• Activity:
Return exactly the span that opens with the line containing "(348, 485) = (626, 314): blue" and closes with the final line of the records, both included.

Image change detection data
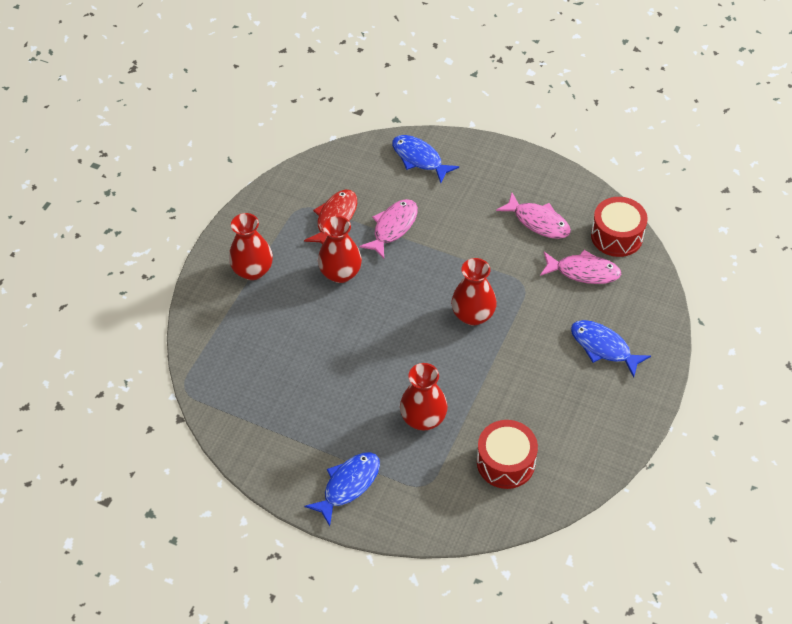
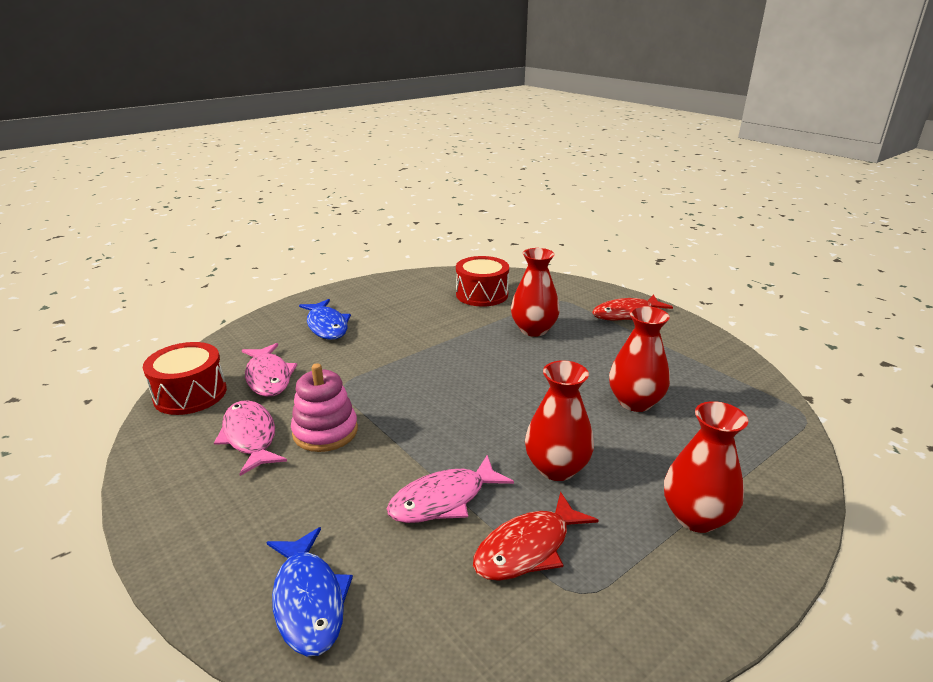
camera: 155 degrees left, 25 degrees down
(348, 485) = (626, 314): blue fish -> red fish
(473, 315) = (422, 379): red vase -> red vase (635, 402)
(497, 243) = (325, 432): none -> pink stacking toy
(583, 272) = (268, 377): pink fish -> pink fish turned 150 degrees counterclockwise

• Exercise result:
(348, 485) = (626, 314): blue fish -> red fish
(473, 315) = (422, 379): red vase -> red vase (635, 402)
(497, 243) = (325, 432): none -> pink stacking toy
(583, 272) = (268, 377): pink fish -> pink fish turned 150 degrees counterclockwise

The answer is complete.